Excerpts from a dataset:
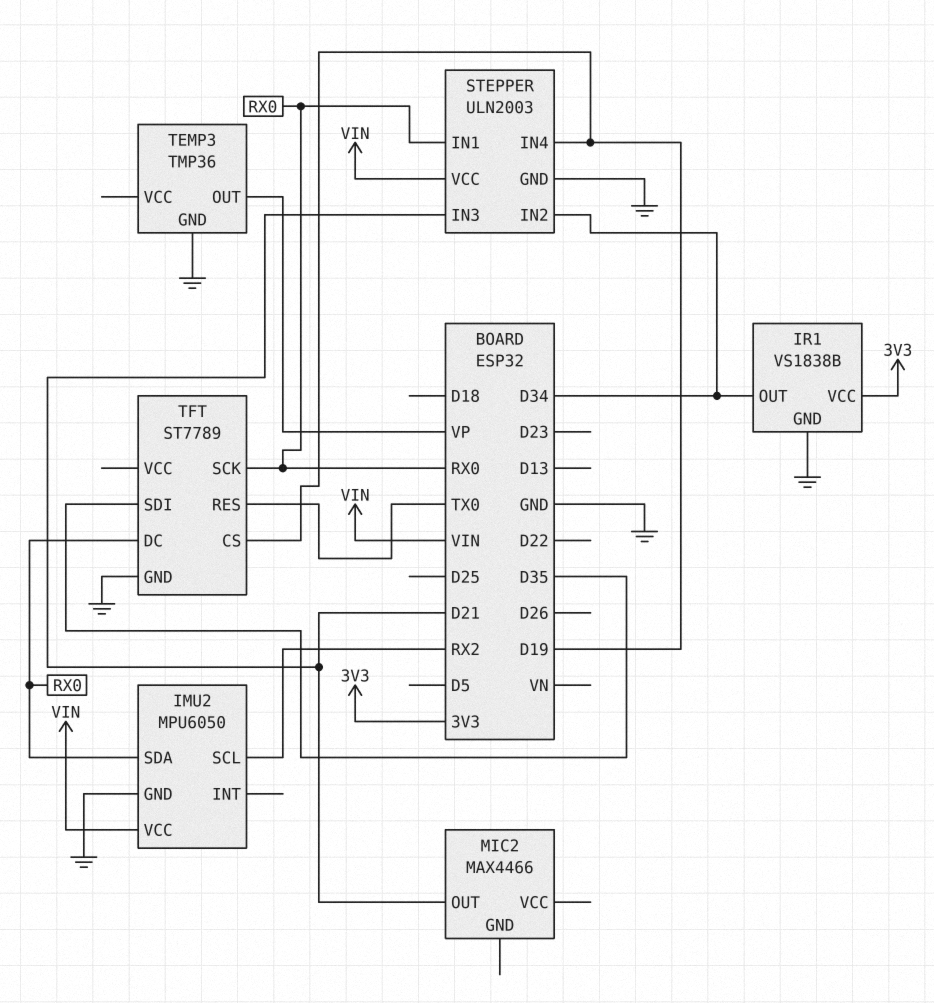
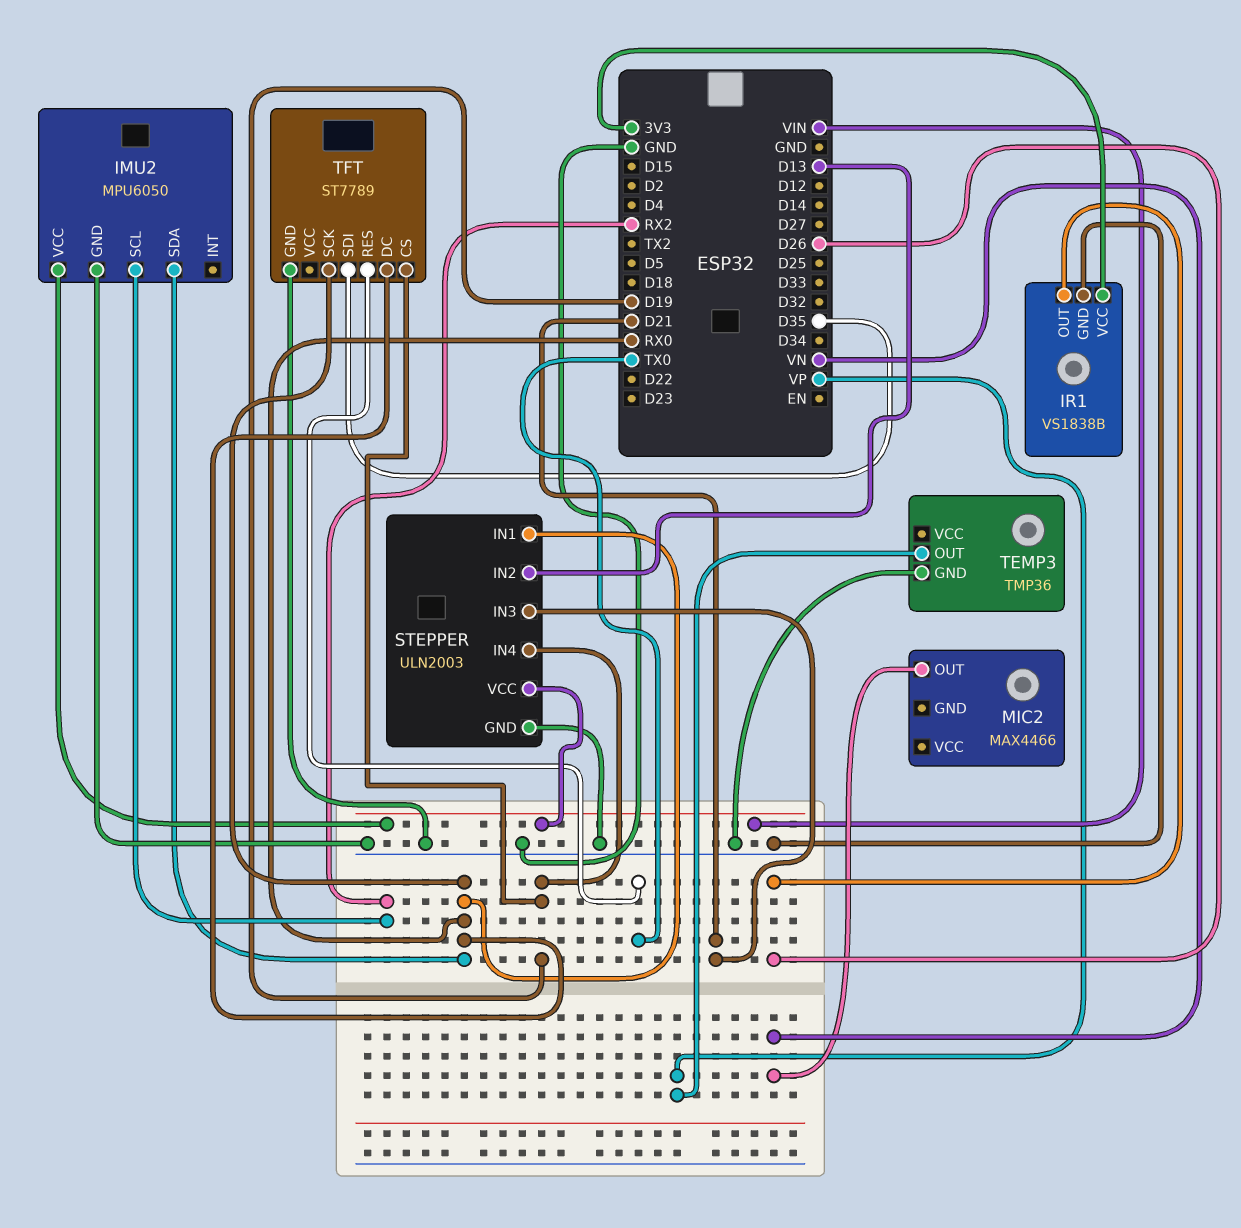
IR1 pin OUT: D34 -> D26
MIC2 pin OUT: D21 -> VN
STEPPER pin IN2: D34 -> D13

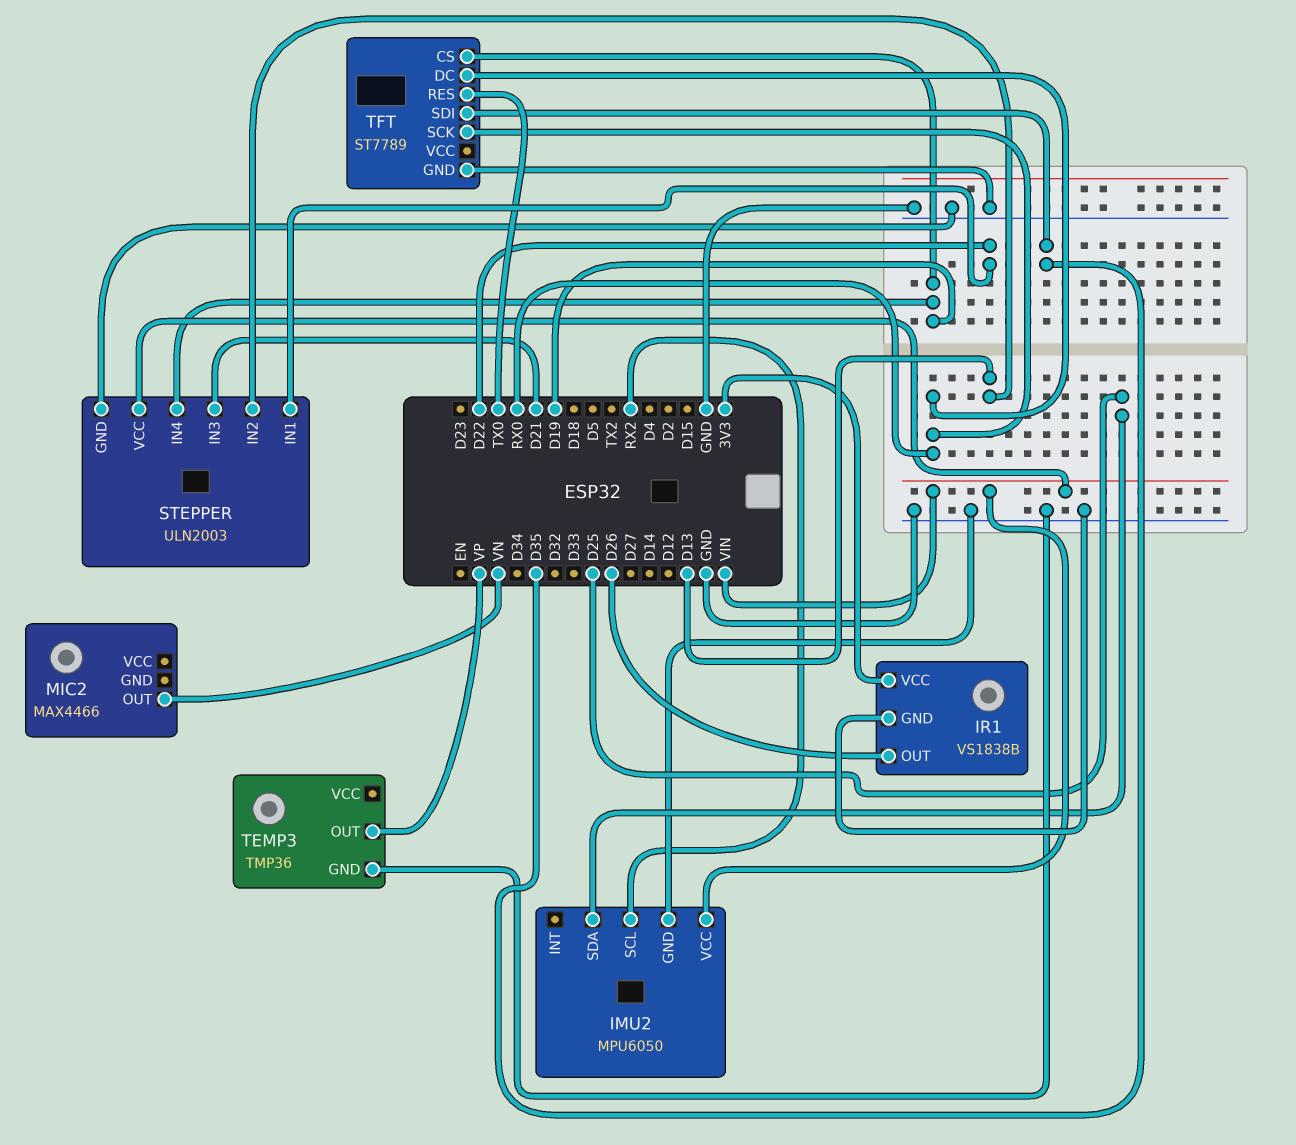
IMU2 pin SDA: RX0 -> D25
STEPPER pin IN1: RX0 -> D22

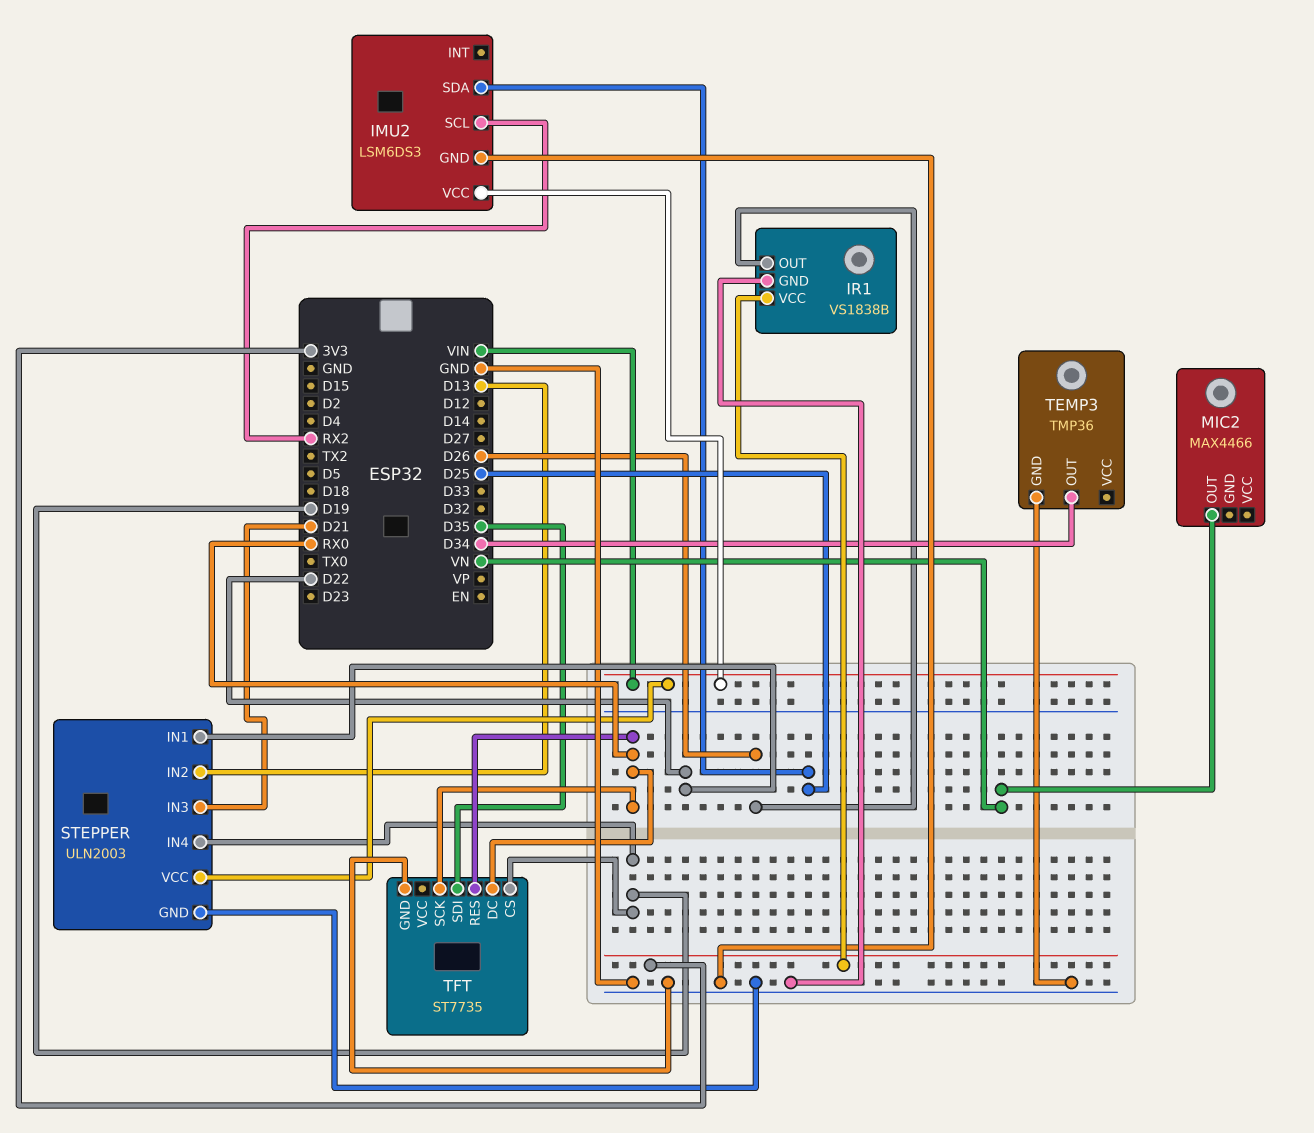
IMU2: MPU6050 -> LSM6DS3
TEMP3 pin OUT: VP -> D34
TFT: ST7789 -> ST7735
TFT pin RES: TX0 -> RX0

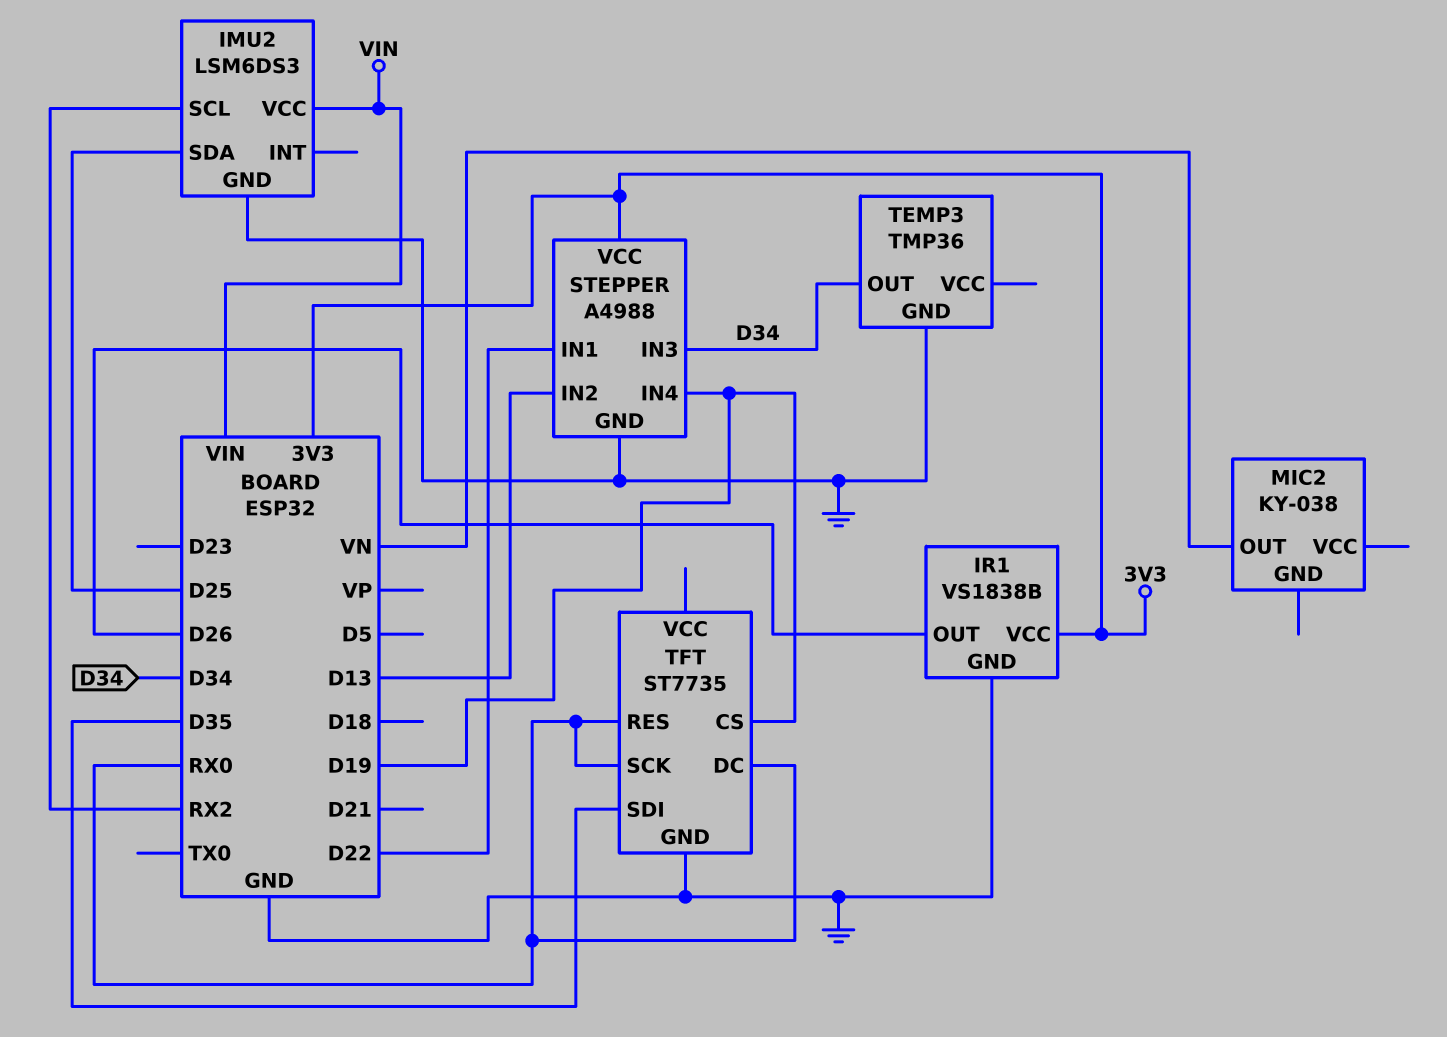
MIC2: MAX4466 -> KY-038
STEPPER: ULN2003 -> A4988
STEPPER pin IN3: D21 -> D34
STEPPER pin VCC: VIN -> 3V3

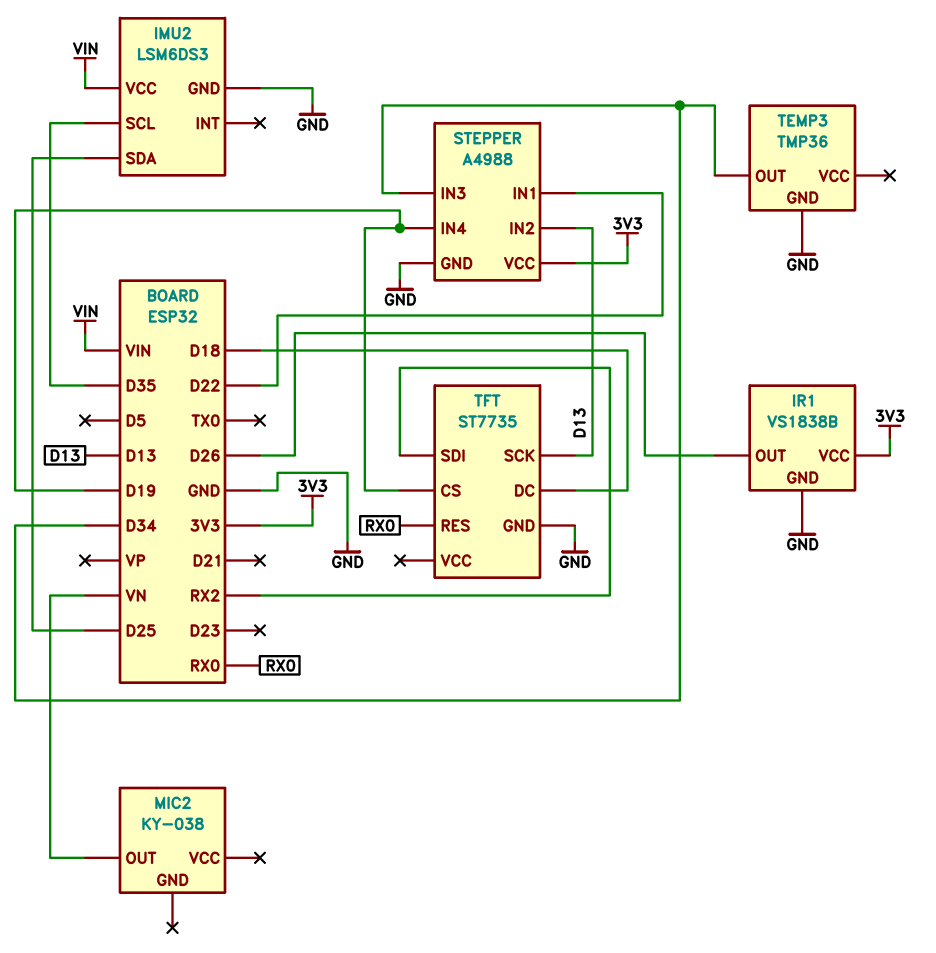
IMU2 pin SCL: RX2 -> D35
TFT pin DC: RX0 -> D18
TFT pin SCK: RX0 -> D13
TFT pin SDI: D35 -> RX2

# PROBLEM
Could you state how many lines above include the word "STEPPER"? Reply with that number alone.

# WRITTEN REPLY
5